◆ Record excerpts
************

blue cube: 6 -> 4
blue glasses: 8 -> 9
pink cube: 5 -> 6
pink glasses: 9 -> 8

************

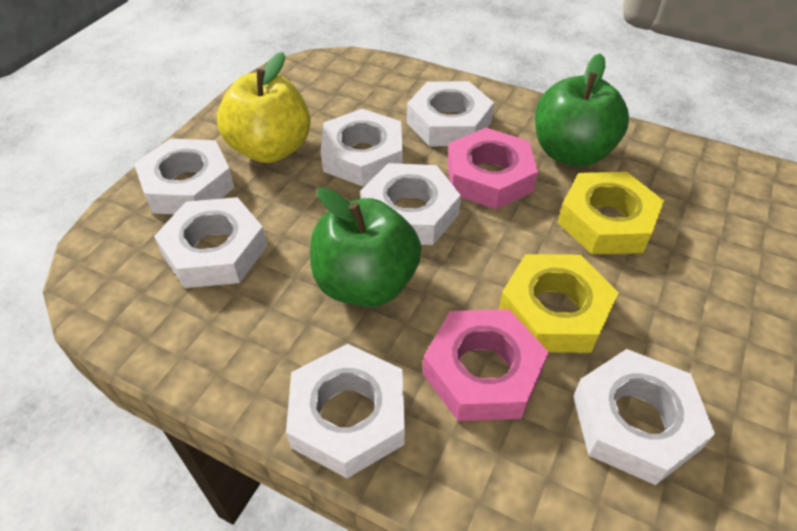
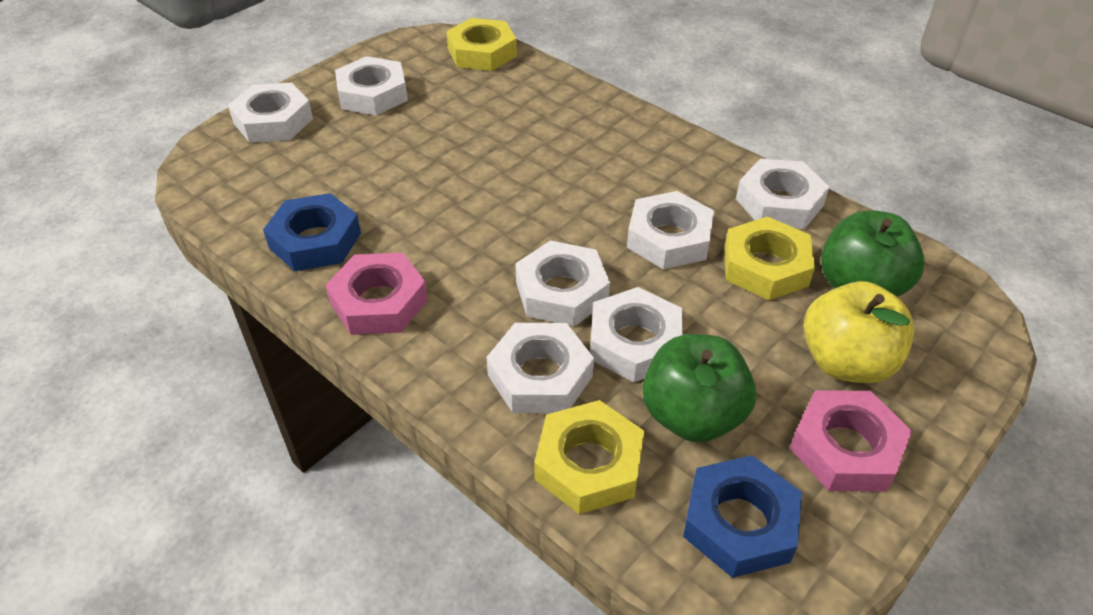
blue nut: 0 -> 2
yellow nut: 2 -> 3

************

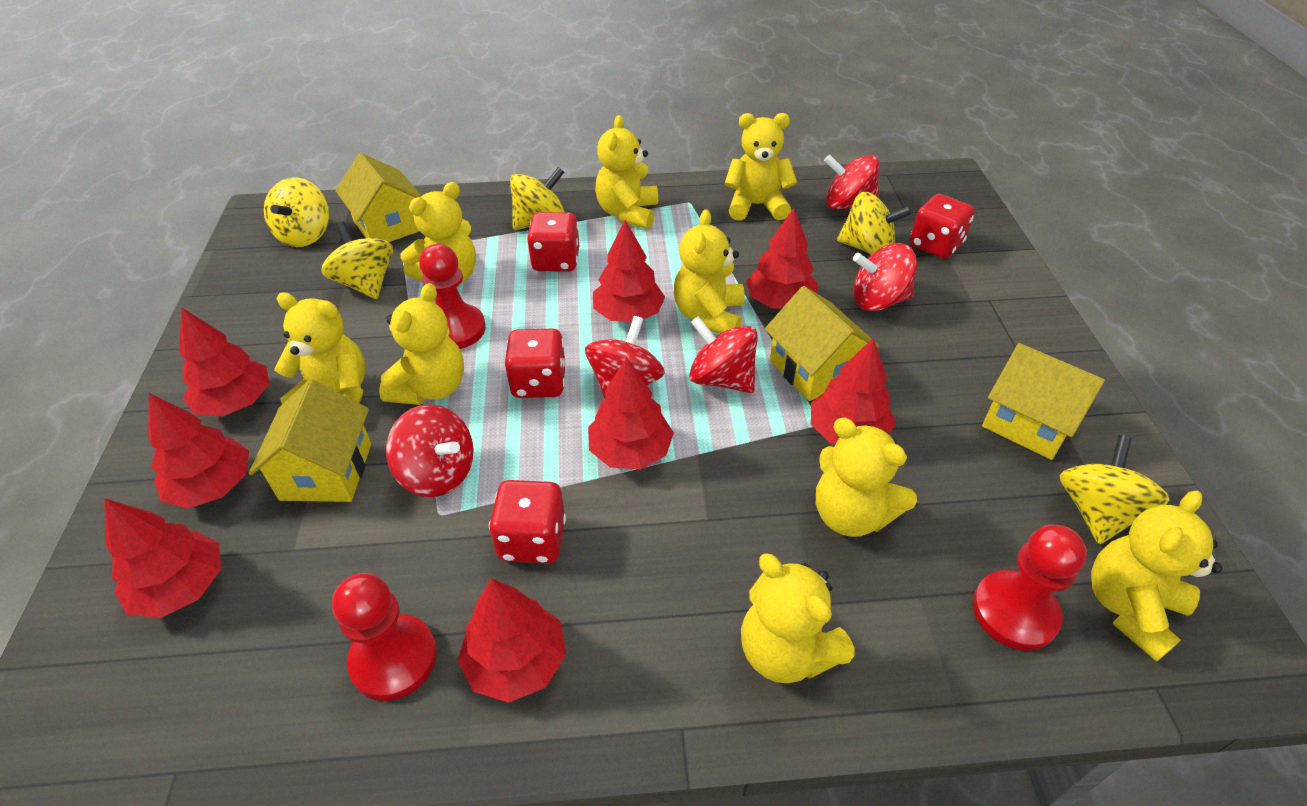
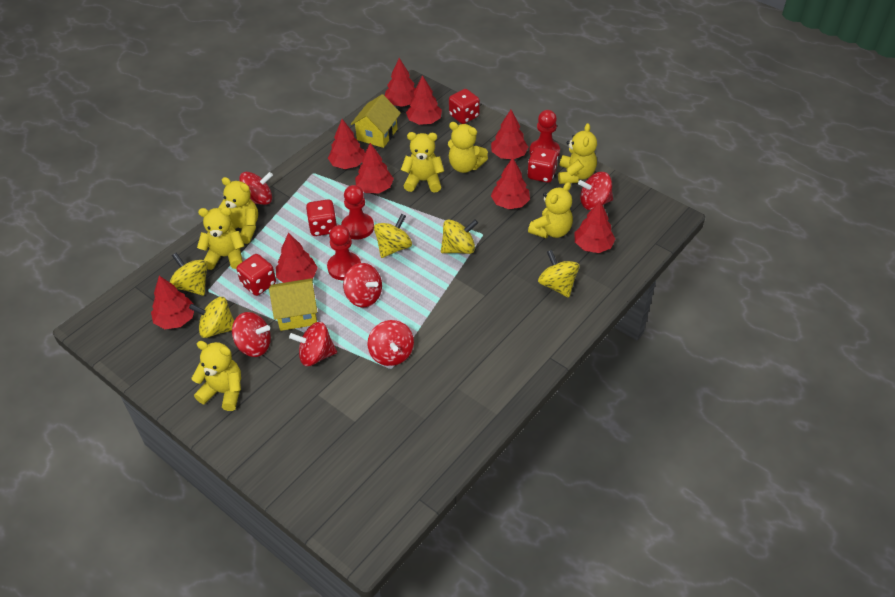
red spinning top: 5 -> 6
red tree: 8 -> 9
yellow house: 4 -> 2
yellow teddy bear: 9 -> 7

************

◆ What you need to do
In the listing above, locate the line containing "blue cube: 6 -> 4" and the line containing "pink glasses: 9 -> 8". Extract those two lines and every line between them, exactly as written, and only those.

◆ Answer section
blue cube: 6 -> 4
blue glasses: 8 -> 9
pink cube: 5 -> 6
pink glasses: 9 -> 8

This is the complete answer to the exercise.